# The data:

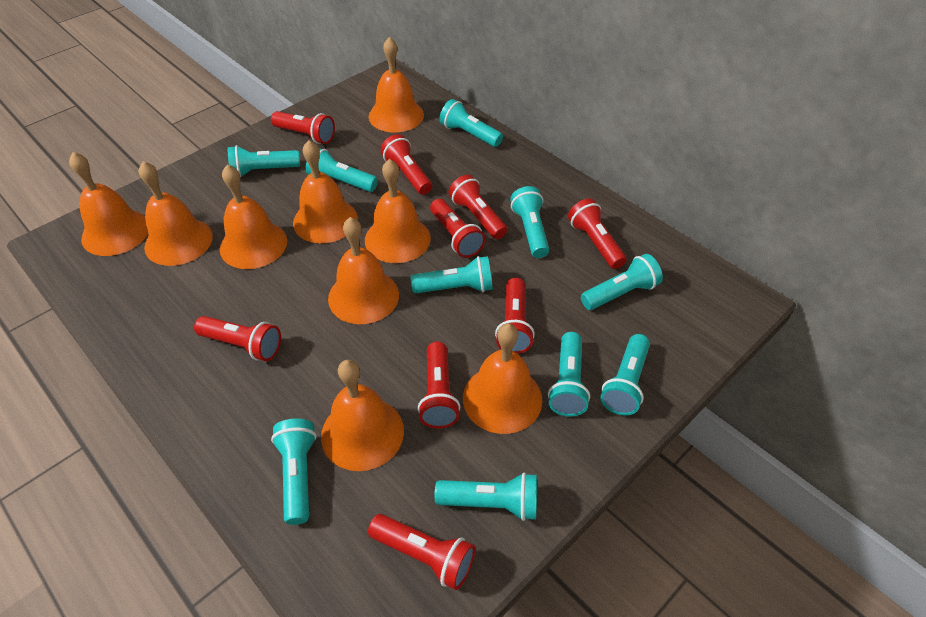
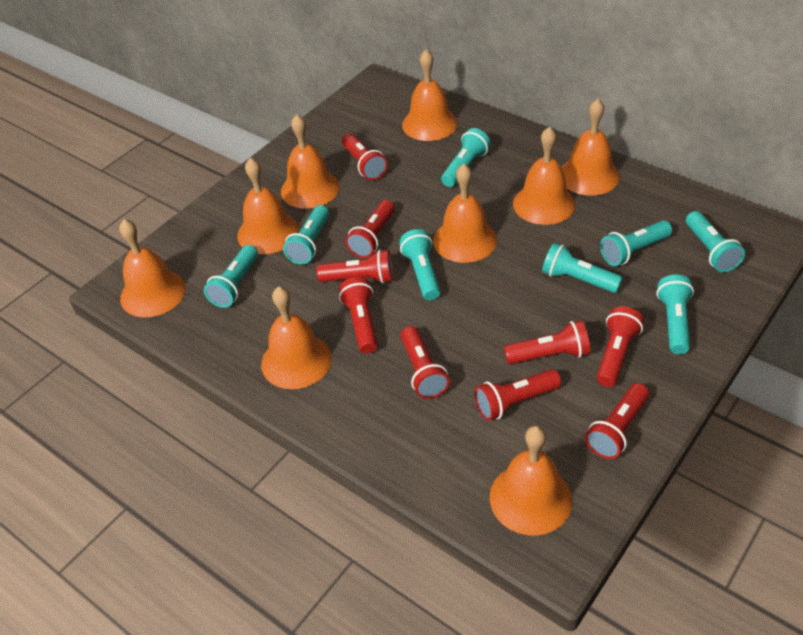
turquoise flashlight: 10 -> 8

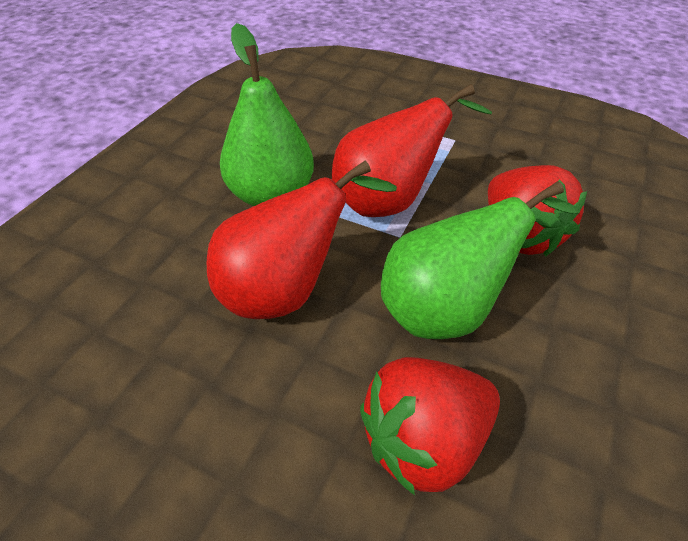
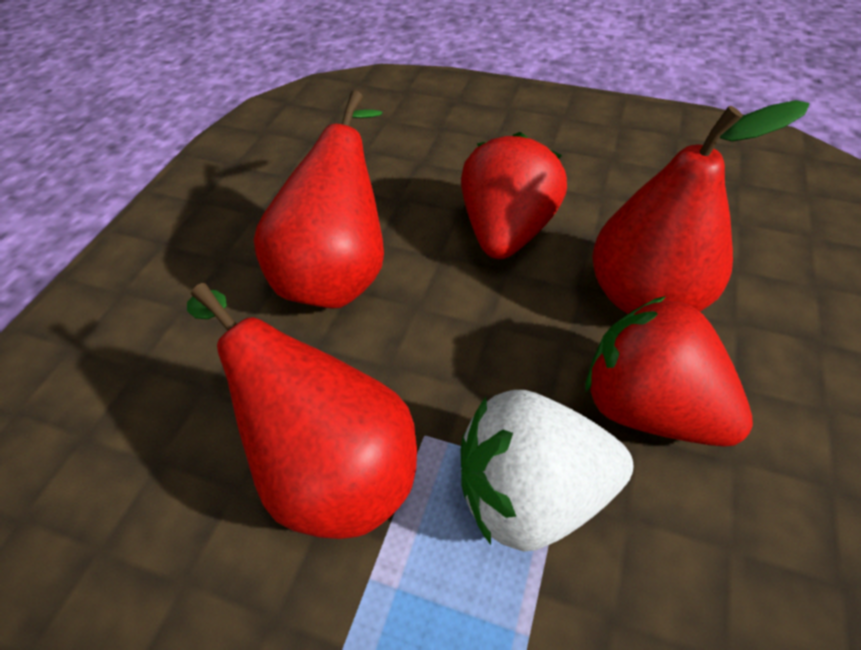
green pear: 2 -> 0
red pear: 2 -> 3
white strawberry: 0 -> 1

# Task details:
Your reply should hold every line above exactly as written and none of the pictures.

# Solution below:
turquoise flashlight: 10 -> 8

green pear: 2 -> 0
red pear: 2 -> 3
white strawberry: 0 -> 1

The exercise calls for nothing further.